Problem: Please repeat every entry exactly as given, apart from dropping the images.

↓

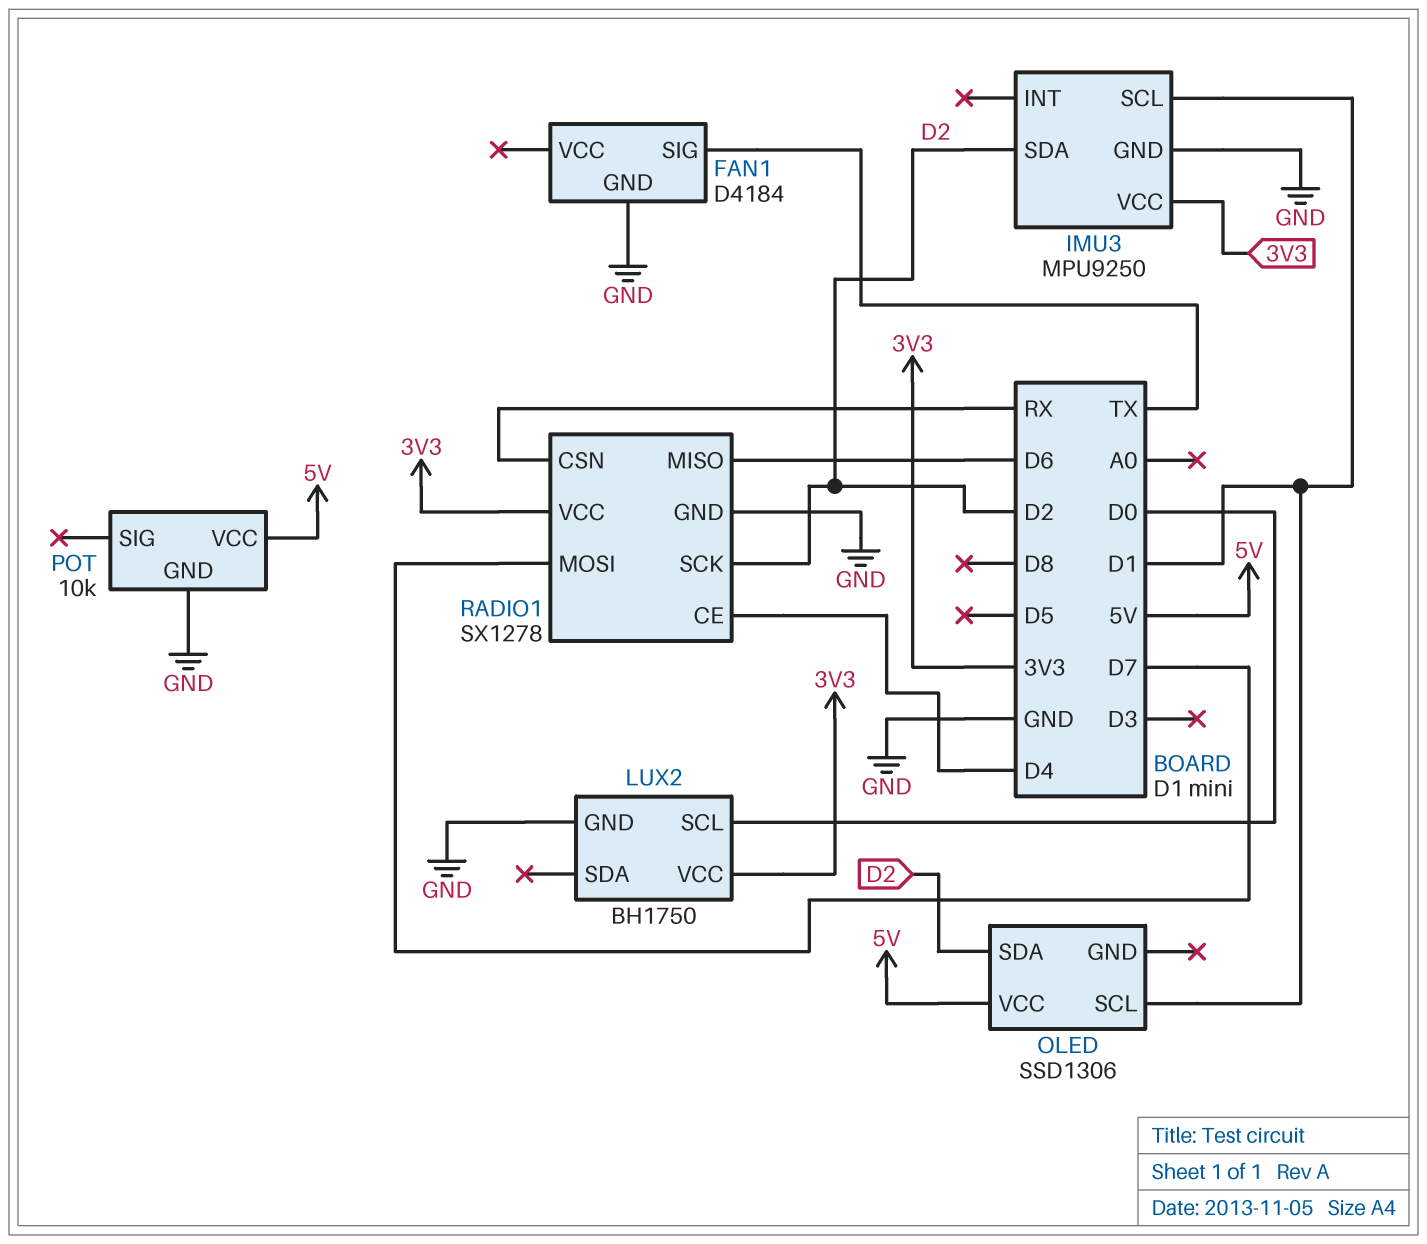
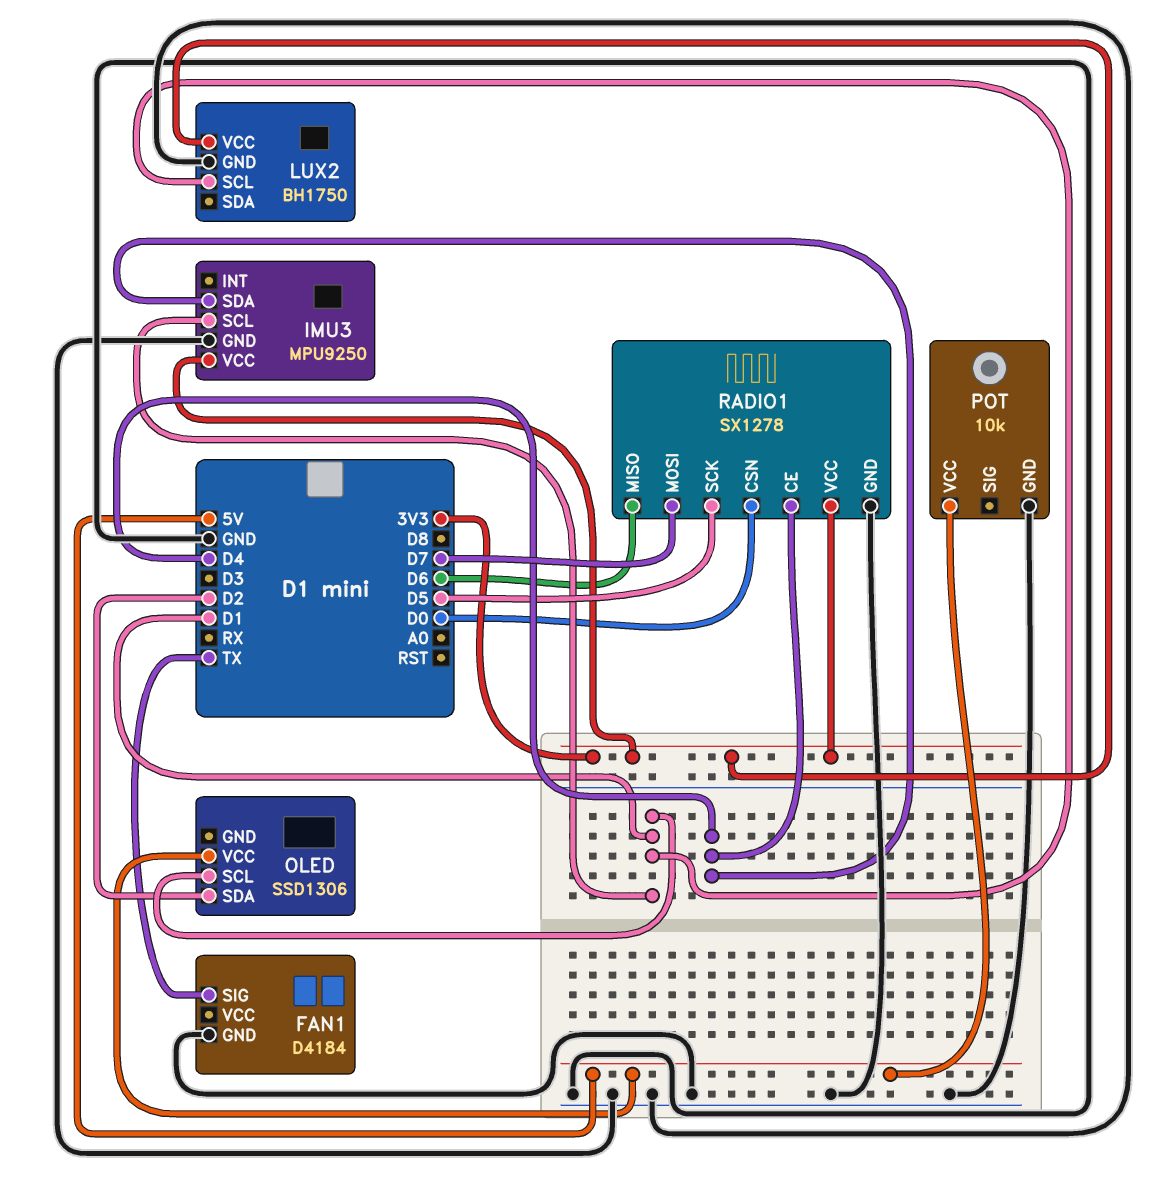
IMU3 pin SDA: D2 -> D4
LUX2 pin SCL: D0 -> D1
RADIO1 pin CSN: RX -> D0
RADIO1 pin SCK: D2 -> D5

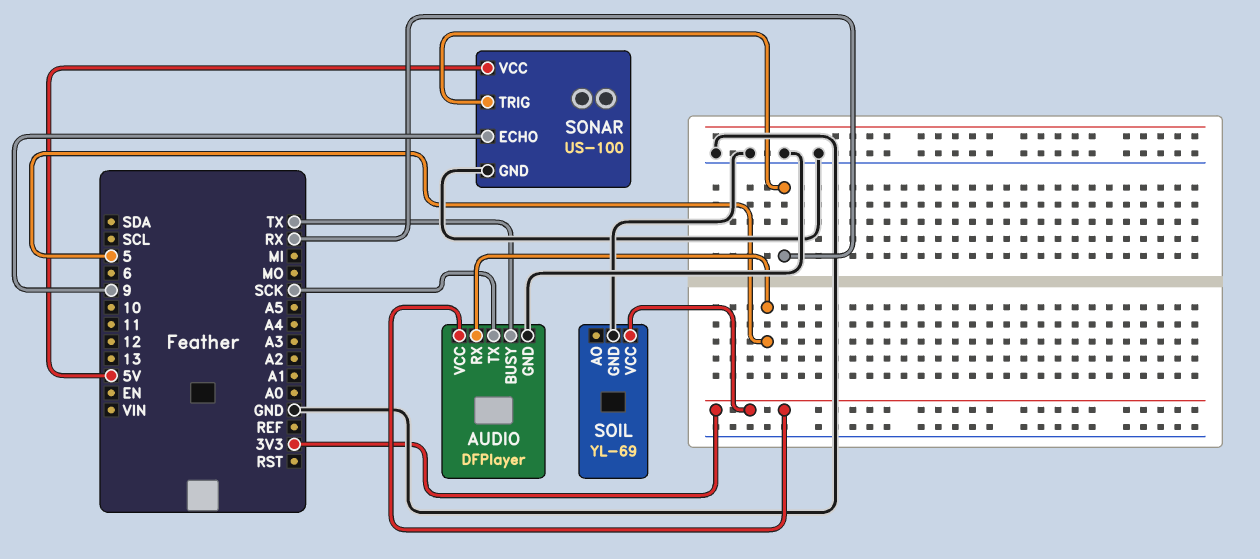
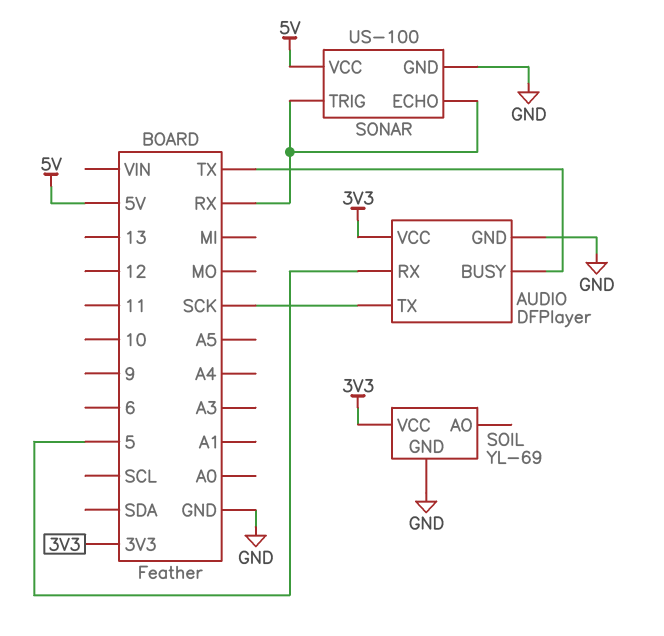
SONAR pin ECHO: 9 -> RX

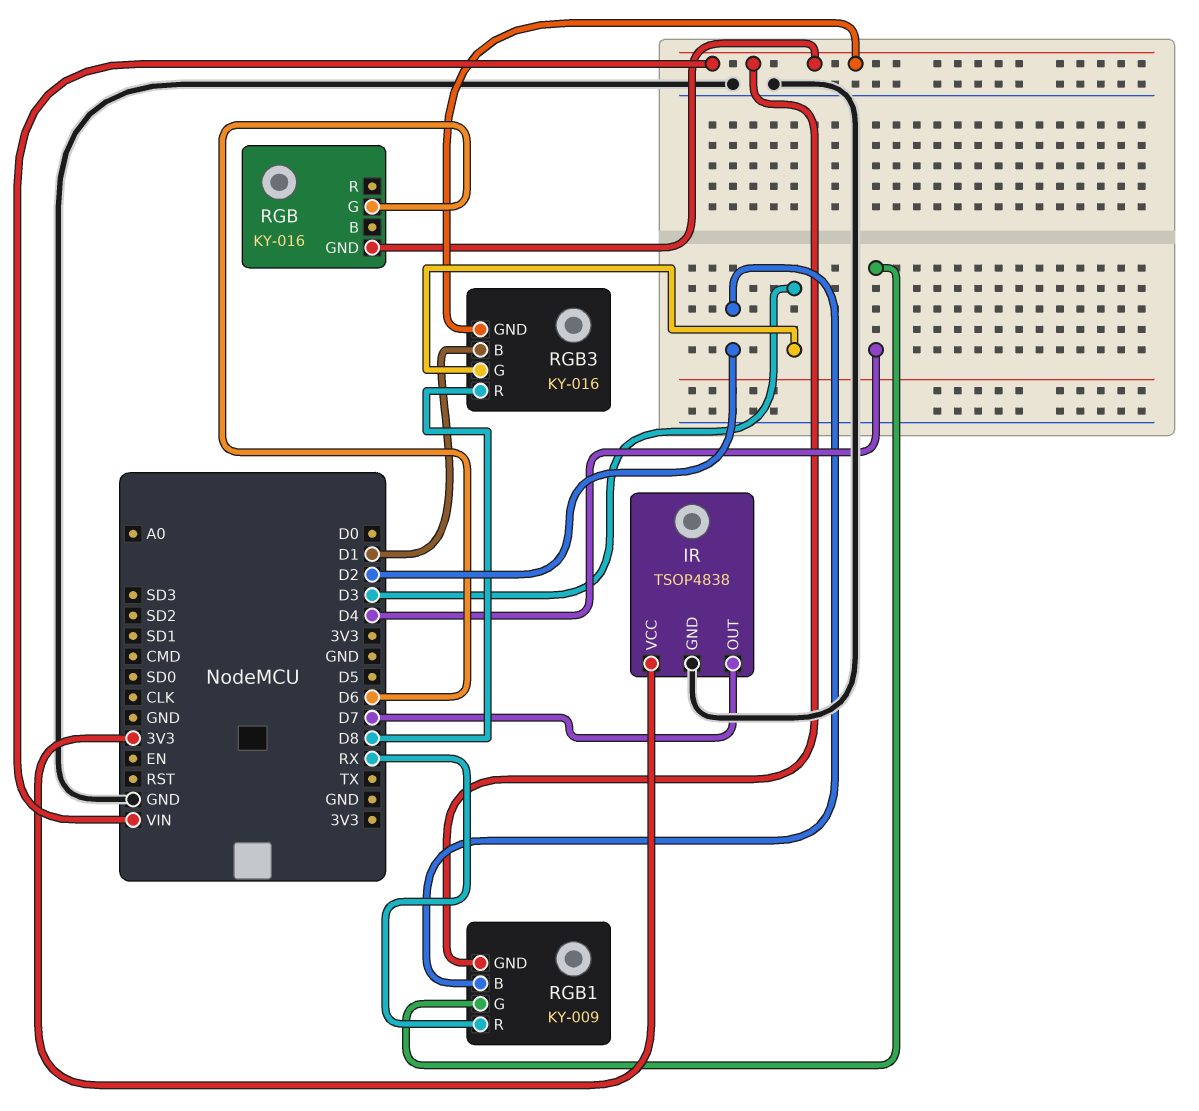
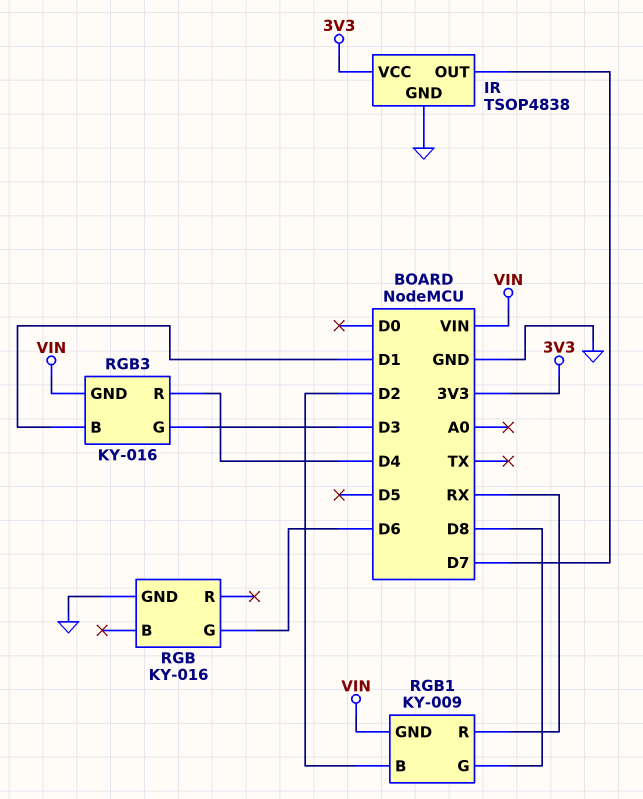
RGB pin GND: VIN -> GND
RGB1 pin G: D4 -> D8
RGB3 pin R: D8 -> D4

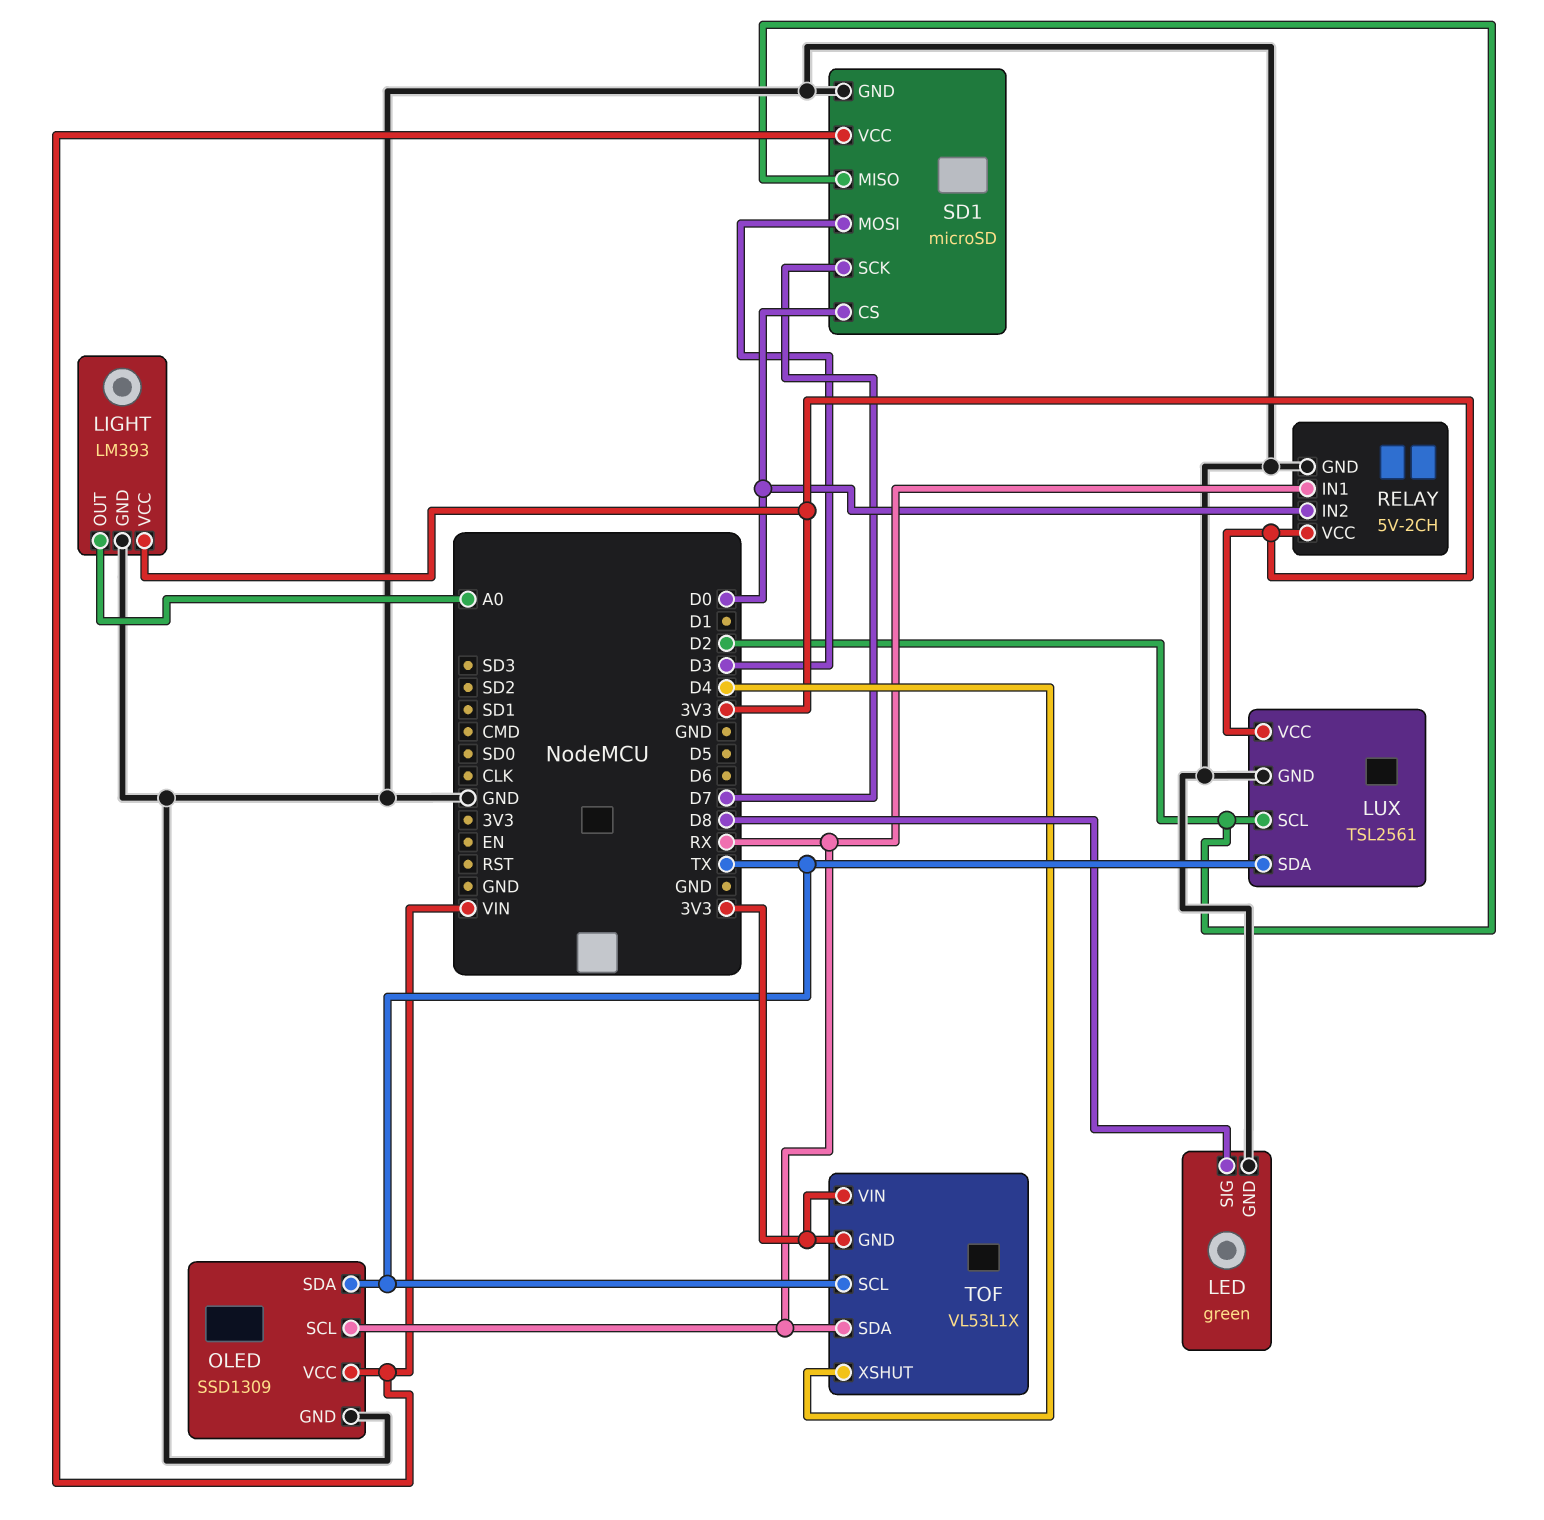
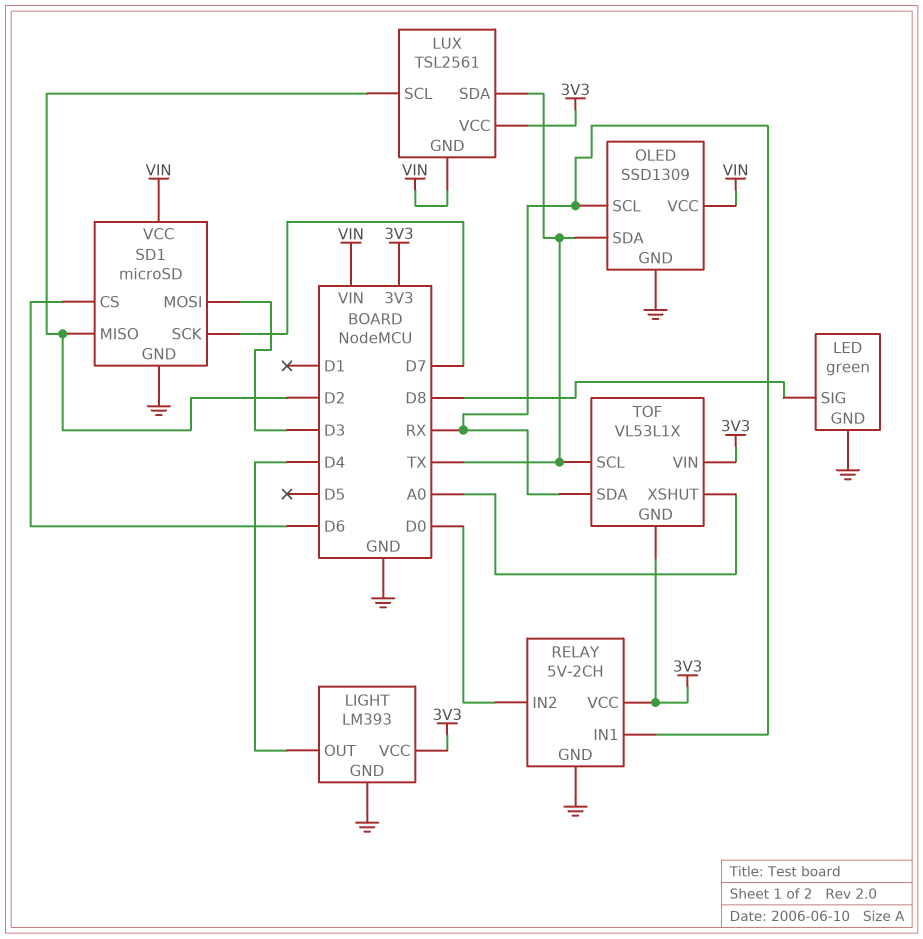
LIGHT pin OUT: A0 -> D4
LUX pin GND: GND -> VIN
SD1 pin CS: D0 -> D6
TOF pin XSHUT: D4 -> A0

↑

Task answer:
IMU3 pin SDA: D2 -> D4
LUX2 pin SCL: D0 -> D1
RADIO1 pin CSN: RX -> D0
RADIO1 pin SCK: D2 -> D5

SONAR pin ECHO: 9 -> RX

RGB pin GND: VIN -> GND
RGB1 pin G: D4 -> D8
RGB3 pin R: D8 -> D4

LIGHT pin OUT: A0 -> D4
LUX pin GND: GND -> VIN
SD1 pin CS: D0 -> D6
TOF pin XSHUT: D4 -> A0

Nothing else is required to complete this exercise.